Start of Information provided
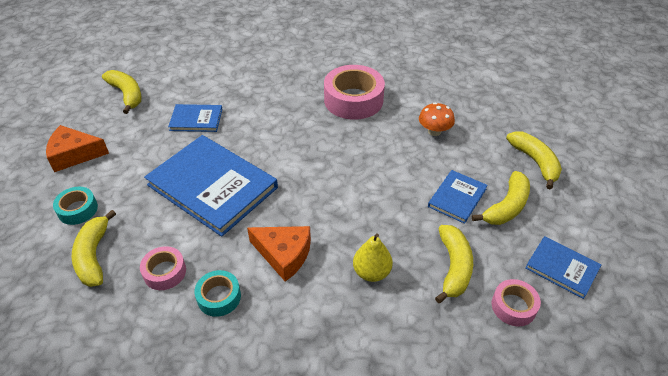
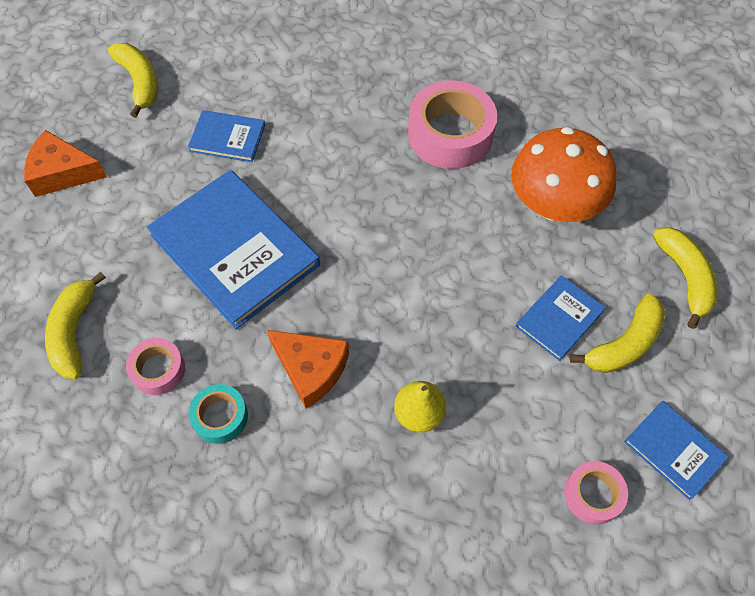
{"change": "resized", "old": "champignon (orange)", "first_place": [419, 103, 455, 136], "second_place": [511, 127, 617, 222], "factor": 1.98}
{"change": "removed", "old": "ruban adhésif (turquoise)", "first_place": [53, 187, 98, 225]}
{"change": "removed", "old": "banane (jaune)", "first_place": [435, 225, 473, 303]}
End of Information provided
:: Exercise requirements ::
Pictures are not part of the copy; transcribe the rest of the data verbatim.

:: Response box ::
{"change": "resized", "old": "champignon (orange)", "first_place": [419, 103, 455, 136], "second_place": [511, 127, 617, 222], "factor": 1.98}
{"change": "removed", "old": "ruban adhésif (turquoise)", "first_place": [53, 187, 98, 225]}
{"change": "removed", "old": "banane (jaune)", "first_place": [435, 225, 473, 303]}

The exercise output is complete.